(Source material Opens)

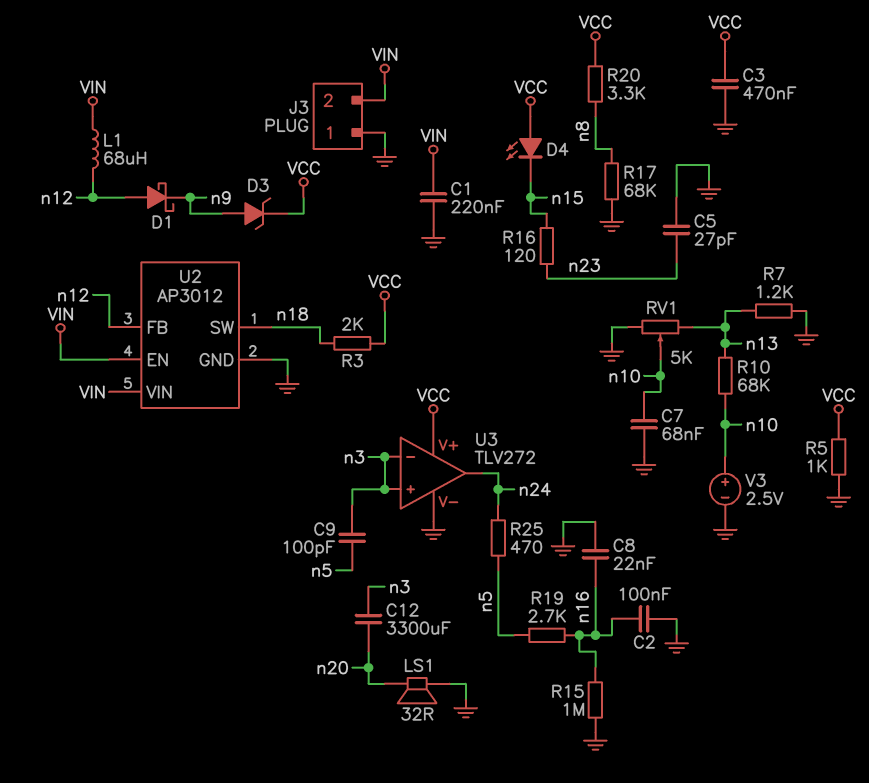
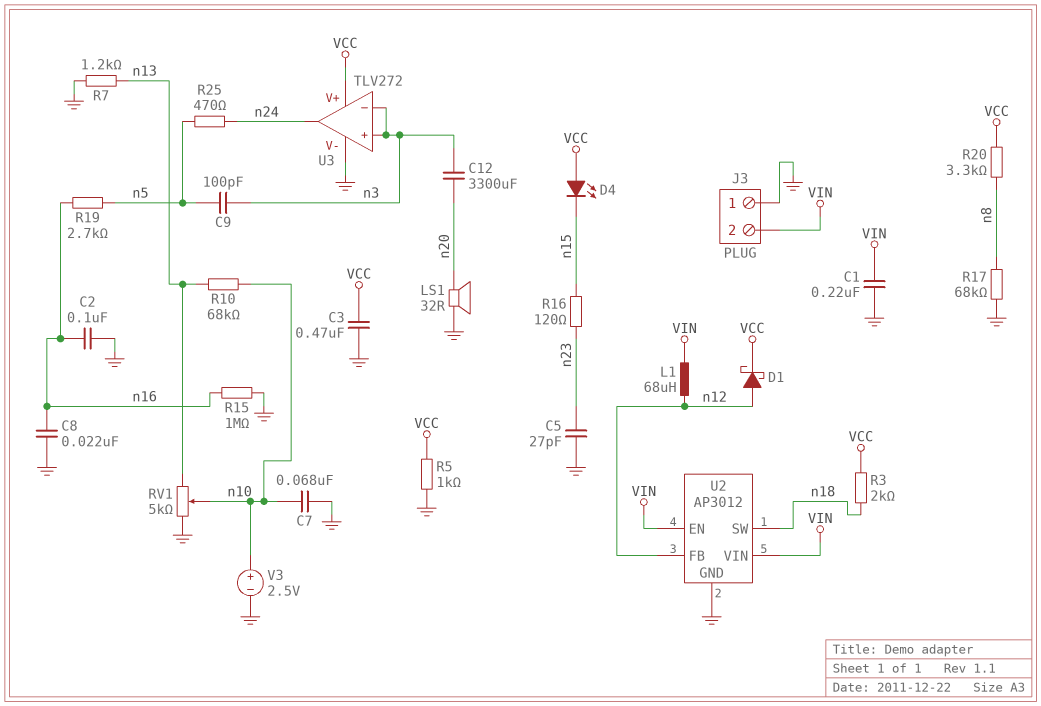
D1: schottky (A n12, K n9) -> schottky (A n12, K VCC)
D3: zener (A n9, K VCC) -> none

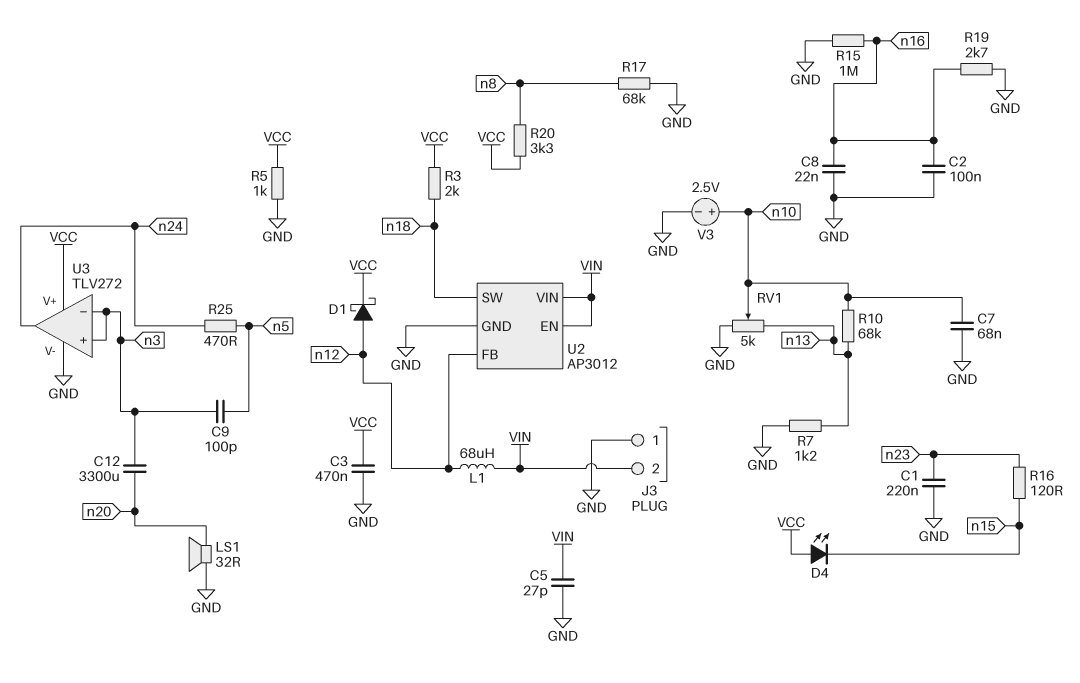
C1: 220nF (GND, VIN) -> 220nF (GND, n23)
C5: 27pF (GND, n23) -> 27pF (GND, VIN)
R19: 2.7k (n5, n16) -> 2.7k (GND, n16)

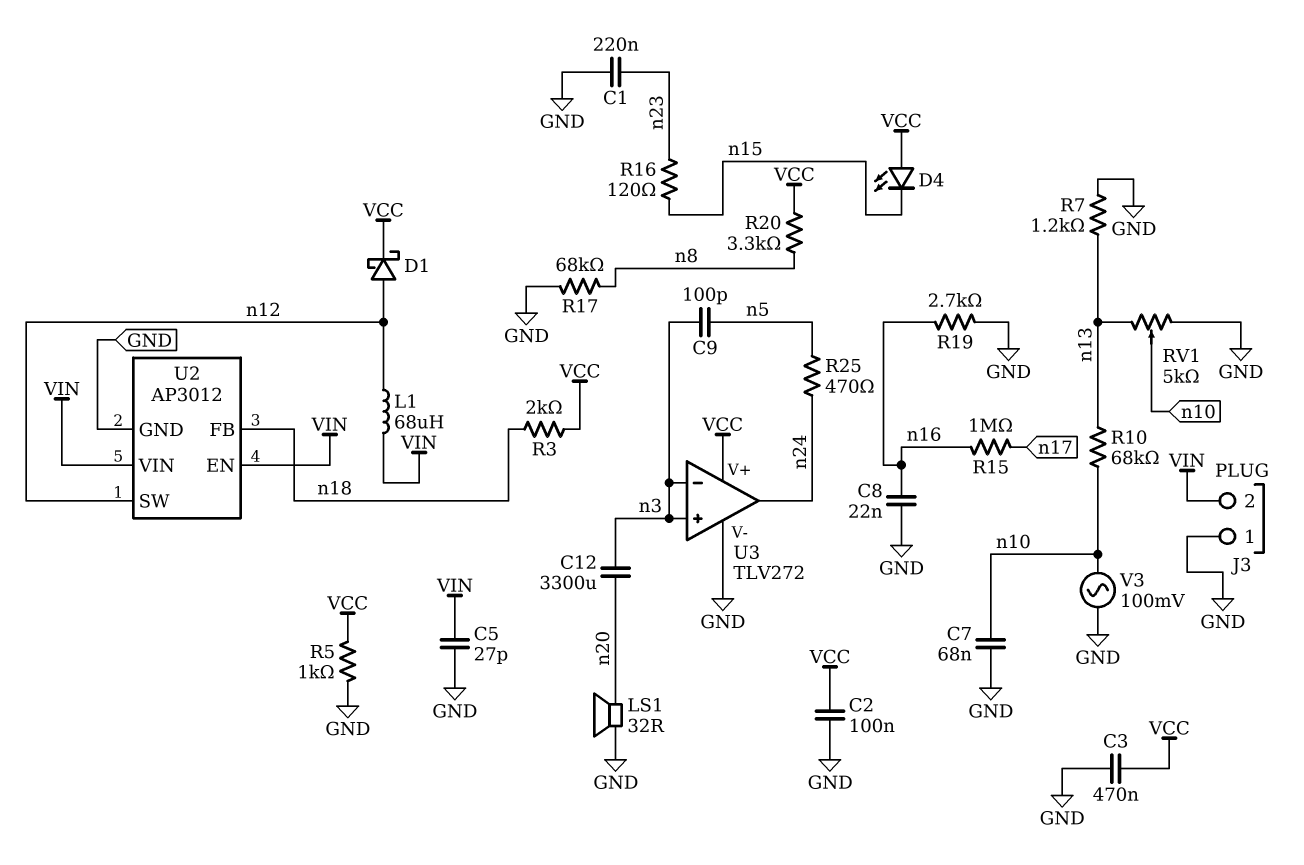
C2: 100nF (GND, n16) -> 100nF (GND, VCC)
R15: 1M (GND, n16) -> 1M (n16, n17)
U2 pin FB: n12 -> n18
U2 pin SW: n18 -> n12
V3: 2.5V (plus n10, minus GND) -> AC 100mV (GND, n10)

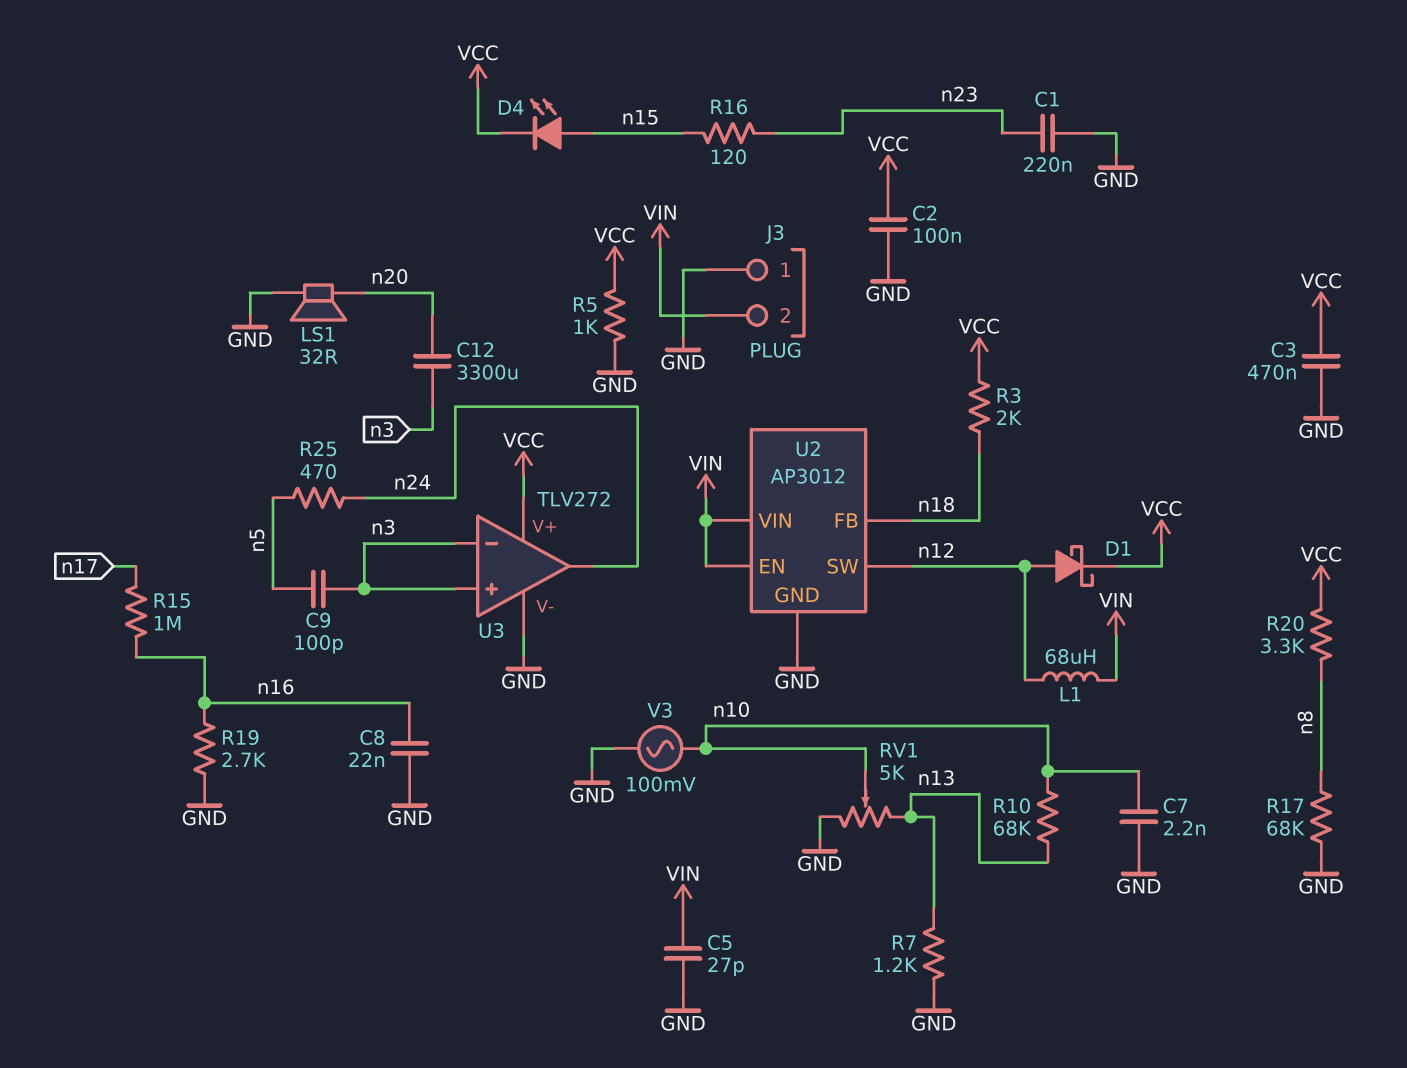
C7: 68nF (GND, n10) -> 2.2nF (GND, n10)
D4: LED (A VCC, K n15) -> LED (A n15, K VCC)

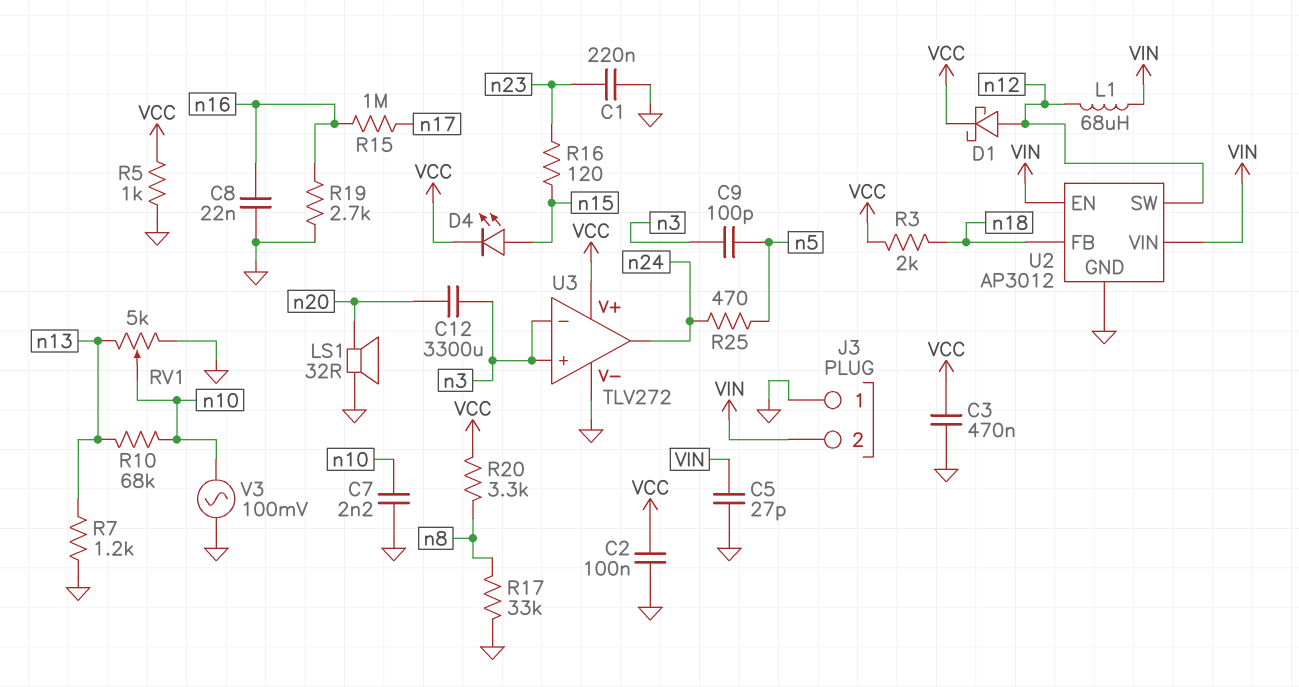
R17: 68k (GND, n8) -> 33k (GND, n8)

(Source material Closes)

Exercise brief: After removing the pictures, repeat the remaining records exactly.

Task answer:
D1: schottky (A n12, K n9) -> schottky (A n12, K VCC)
D3: zener (A n9, K VCC) -> none

C1: 220nF (GND, VIN) -> 220nF (GND, n23)
C5: 27pF (GND, n23) -> 27pF (GND, VIN)
R19: 2.7k (n5, n16) -> 2.7k (GND, n16)

C2: 100nF (GND, n16) -> 100nF (GND, VCC)
R15: 1M (GND, n16) -> 1M (n16, n17)
U2 pin FB: n12 -> n18
U2 pin SW: n18 -> n12
V3: 2.5V (plus n10, minus GND) -> AC 100mV (GND, n10)

C7: 68nF (GND, n10) -> 2.2nF (GND, n10)
D4: LED (A VCC, K n15) -> LED (A n15, K VCC)

R17: 68k (GND, n8) -> 33k (GND, n8)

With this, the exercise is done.